*The problem*
This exercise calls for a copy of every line in the listing below that carries the word "cheese".

*Data segment*
· · · · · · ·

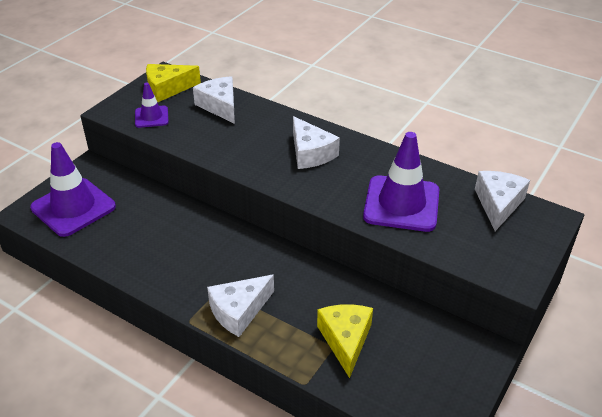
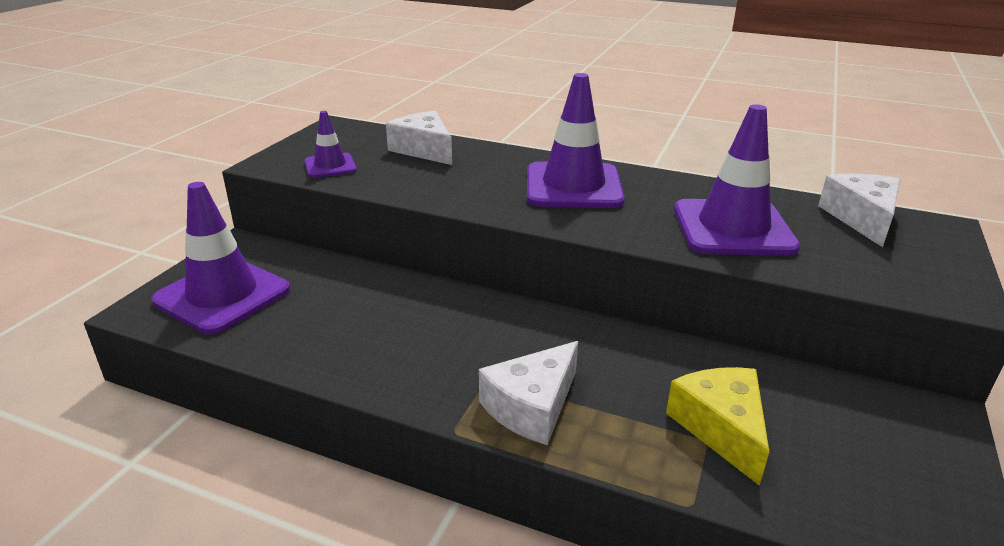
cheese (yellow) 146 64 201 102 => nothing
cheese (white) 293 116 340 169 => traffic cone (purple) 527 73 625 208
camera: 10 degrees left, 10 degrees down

· · · · · · ·

*Output below*
cheese (yellow) 146 64 201 102 => nothing
cheese (white) 293 116 340 169 => traffic cone (purple) 527 73 625 208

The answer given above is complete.